(Change listing data)
* * *

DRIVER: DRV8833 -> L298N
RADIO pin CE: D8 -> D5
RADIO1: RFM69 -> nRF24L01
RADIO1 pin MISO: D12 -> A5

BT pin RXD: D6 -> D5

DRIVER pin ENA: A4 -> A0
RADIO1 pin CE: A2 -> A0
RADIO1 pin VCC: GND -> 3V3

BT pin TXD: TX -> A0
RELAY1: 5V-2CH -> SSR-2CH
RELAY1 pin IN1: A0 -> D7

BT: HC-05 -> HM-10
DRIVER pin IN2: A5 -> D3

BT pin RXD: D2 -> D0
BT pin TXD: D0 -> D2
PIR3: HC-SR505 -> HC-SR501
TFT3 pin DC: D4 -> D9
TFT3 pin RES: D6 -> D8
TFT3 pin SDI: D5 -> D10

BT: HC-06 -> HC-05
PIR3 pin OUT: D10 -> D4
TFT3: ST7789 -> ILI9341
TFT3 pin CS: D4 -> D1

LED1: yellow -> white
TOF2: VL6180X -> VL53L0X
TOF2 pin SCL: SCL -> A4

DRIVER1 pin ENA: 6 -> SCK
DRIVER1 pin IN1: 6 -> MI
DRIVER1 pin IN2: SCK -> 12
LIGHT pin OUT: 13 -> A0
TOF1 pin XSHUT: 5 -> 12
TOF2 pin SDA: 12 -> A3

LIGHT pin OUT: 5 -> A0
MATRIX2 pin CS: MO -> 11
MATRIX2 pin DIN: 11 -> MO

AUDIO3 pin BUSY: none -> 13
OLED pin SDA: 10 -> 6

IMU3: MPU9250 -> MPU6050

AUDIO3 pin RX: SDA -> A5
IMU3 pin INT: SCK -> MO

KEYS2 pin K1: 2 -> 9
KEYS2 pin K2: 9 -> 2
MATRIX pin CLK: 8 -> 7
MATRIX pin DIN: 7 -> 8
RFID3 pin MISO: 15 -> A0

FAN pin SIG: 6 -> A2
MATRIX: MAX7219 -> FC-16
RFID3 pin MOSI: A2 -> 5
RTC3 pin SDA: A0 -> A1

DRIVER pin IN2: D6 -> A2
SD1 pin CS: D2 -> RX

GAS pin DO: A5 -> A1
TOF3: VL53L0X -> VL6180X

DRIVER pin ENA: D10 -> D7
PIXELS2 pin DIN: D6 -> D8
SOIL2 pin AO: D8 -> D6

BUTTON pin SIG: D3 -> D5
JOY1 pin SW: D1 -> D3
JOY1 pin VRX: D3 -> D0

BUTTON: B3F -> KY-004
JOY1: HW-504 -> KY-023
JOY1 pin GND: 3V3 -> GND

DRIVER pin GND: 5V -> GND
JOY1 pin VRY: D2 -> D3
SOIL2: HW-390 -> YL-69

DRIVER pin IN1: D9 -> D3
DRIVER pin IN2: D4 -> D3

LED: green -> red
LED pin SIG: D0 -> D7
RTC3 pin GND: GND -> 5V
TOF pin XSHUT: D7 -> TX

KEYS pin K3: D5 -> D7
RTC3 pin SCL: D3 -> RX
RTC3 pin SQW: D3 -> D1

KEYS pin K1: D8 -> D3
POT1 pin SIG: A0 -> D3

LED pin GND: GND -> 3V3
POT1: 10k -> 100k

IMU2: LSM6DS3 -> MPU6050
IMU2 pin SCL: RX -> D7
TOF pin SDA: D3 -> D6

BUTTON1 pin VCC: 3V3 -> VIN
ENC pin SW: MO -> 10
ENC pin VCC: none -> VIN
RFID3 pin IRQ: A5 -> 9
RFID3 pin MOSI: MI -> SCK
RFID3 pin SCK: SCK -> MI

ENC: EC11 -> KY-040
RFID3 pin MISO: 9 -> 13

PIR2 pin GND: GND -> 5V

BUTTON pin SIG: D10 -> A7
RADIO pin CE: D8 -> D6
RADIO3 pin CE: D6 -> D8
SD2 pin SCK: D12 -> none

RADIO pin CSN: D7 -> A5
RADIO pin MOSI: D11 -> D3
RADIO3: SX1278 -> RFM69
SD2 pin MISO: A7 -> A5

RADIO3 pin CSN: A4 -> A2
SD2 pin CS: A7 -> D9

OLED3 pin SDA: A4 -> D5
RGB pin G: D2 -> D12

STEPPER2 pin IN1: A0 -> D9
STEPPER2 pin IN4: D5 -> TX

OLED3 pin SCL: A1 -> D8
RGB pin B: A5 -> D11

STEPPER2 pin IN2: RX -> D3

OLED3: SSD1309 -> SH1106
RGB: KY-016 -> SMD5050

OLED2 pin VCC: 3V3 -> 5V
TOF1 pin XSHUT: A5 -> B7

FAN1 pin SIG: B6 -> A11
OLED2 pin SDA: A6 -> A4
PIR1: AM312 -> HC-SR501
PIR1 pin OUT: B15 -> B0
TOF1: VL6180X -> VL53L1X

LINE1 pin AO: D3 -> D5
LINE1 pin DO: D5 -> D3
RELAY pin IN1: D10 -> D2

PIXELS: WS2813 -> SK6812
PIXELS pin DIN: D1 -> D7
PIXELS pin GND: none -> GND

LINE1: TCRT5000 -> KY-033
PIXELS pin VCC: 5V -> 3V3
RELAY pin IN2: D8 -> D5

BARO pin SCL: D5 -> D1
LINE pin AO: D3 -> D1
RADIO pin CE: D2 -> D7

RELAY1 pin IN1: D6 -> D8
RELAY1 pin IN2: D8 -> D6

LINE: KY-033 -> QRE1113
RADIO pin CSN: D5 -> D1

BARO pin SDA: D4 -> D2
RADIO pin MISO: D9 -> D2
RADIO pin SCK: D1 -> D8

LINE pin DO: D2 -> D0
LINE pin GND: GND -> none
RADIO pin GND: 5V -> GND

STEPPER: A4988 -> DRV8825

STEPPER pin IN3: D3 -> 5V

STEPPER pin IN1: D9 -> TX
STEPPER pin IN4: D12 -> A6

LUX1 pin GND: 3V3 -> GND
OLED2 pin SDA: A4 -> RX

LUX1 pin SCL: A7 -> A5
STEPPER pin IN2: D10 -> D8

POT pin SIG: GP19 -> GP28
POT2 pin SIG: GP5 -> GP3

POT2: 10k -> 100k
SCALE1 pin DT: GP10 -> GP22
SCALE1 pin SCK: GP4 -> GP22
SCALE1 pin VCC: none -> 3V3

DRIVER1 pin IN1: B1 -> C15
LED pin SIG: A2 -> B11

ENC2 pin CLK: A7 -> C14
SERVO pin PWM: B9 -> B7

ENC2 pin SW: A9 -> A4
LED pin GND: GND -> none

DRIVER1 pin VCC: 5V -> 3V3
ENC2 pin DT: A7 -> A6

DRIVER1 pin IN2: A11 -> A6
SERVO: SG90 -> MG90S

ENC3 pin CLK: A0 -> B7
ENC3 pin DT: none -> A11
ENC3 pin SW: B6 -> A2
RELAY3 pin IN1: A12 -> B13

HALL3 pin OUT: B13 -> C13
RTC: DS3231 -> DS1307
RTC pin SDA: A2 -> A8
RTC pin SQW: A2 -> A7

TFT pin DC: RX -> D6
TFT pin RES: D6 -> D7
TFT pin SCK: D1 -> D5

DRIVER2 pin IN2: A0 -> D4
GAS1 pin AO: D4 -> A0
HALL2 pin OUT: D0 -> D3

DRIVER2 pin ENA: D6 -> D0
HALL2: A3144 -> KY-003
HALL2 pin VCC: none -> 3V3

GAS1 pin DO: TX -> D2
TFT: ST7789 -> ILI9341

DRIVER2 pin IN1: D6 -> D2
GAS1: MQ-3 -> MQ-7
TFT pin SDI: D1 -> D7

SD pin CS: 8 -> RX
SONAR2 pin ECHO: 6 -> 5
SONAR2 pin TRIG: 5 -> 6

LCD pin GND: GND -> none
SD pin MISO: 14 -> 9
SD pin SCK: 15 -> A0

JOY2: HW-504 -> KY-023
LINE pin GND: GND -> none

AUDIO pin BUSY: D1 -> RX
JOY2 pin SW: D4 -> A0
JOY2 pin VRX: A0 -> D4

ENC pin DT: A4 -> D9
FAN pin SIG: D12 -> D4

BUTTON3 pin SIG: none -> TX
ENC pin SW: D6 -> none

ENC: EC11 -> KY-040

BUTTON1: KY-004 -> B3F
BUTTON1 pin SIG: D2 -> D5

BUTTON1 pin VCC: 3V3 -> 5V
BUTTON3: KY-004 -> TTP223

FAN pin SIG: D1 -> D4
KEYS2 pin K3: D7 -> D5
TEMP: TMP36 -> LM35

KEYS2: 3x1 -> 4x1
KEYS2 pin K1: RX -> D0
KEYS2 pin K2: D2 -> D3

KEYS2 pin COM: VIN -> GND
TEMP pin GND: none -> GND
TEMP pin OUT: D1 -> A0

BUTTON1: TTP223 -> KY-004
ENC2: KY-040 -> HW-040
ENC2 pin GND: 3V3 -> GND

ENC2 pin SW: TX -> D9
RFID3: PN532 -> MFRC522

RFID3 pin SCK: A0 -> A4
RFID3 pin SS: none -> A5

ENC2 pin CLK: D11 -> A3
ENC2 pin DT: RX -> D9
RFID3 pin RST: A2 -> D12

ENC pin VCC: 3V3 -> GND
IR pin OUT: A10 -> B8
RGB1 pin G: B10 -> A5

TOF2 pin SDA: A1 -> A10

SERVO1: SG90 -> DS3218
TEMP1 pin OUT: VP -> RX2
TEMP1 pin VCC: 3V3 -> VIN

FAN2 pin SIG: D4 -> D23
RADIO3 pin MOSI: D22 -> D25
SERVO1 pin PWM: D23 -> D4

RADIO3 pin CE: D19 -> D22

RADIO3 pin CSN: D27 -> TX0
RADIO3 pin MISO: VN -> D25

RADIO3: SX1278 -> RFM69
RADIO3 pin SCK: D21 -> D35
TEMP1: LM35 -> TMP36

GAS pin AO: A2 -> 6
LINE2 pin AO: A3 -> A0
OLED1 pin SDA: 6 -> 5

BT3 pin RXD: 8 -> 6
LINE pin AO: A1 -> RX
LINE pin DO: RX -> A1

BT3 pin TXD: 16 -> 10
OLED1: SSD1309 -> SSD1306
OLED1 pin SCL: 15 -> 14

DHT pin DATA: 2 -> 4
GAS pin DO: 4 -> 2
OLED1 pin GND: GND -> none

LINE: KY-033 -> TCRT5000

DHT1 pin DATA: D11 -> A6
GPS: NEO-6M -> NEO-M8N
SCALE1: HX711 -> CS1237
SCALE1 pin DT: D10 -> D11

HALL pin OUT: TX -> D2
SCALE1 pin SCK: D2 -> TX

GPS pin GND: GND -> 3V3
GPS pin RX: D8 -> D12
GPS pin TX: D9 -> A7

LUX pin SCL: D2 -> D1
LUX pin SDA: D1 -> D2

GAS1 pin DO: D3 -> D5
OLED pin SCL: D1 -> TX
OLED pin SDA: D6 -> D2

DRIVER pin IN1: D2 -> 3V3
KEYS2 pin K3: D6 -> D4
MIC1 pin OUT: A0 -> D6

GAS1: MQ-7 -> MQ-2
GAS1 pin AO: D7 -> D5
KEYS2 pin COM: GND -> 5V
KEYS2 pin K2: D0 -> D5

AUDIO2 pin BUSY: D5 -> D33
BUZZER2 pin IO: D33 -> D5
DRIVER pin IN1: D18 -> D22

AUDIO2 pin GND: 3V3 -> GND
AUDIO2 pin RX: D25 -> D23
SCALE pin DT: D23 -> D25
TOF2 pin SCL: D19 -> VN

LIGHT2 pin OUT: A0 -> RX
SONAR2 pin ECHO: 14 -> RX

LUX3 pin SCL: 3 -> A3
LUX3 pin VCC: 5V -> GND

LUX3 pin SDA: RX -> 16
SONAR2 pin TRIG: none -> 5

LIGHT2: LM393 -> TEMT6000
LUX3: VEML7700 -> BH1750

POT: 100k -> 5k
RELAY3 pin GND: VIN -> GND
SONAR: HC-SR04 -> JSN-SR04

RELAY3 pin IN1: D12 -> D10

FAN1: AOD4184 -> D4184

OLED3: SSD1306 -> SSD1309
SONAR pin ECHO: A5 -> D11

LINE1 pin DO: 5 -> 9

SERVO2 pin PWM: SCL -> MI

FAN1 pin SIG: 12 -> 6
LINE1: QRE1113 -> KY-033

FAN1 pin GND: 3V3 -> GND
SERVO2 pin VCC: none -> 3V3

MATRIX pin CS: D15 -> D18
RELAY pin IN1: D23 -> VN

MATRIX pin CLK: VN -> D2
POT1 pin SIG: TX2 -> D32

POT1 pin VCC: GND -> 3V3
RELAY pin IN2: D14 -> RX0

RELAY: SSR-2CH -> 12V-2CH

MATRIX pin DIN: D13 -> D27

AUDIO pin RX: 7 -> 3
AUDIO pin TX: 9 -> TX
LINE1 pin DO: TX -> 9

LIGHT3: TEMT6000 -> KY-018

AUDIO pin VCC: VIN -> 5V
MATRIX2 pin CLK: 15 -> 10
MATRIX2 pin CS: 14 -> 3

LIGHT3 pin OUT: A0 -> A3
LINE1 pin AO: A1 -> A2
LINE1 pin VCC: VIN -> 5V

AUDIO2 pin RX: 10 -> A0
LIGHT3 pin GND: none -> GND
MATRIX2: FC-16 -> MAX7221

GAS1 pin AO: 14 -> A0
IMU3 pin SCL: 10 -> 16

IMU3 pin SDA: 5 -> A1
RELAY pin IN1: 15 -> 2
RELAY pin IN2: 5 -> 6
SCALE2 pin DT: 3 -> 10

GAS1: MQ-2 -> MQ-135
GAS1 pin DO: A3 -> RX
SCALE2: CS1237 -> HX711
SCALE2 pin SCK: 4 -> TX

* * *

● Exercise prompt
Would you output, from the records above, exactly the run of lines that starts at the line containing "TEMP pin GND: none -> GND" and ends at the line containing "RADIO3 pin CE: D19 -> D22", and only that run?

● The completed task
TEMP pin GND: none -> GND
TEMP pin OUT: D1 -> A0

BUTTON1: TTP223 -> KY-004
ENC2: KY-040 -> HW-040
ENC2 pin GND: 3V3 -> GND

ENC2 pin SW: TX -> D9
RFID3: PN532 -> MFRC522

RFID3 pin SCK: A0 -> A4
RFID3 pin SS: none -> A5

ENC2 pin CLK: D11 -> A3
ENC2 pin DT: RX -> D9
RFID3 pin RST: A2 -> D12

ENC pin VCC: 3V3 -> GND
IR pin OUT: A10 -> B8
RGB1 pin G: B10 -> A5

TOF2 pin SDA: A1 -> A10

SERVO1: SG90 -> DS3218
TEMP1 pin OUT: VP -> RX2
TEMP1 pin VCC: 3V3 -> VIN

FAN2 pin SIG: D4 -> D23
RADIO3 pin MOSI: D22 -> D25
SERVO1 pin PWM: D23 -> D4

RADIO3 pin CE: D19 -> D22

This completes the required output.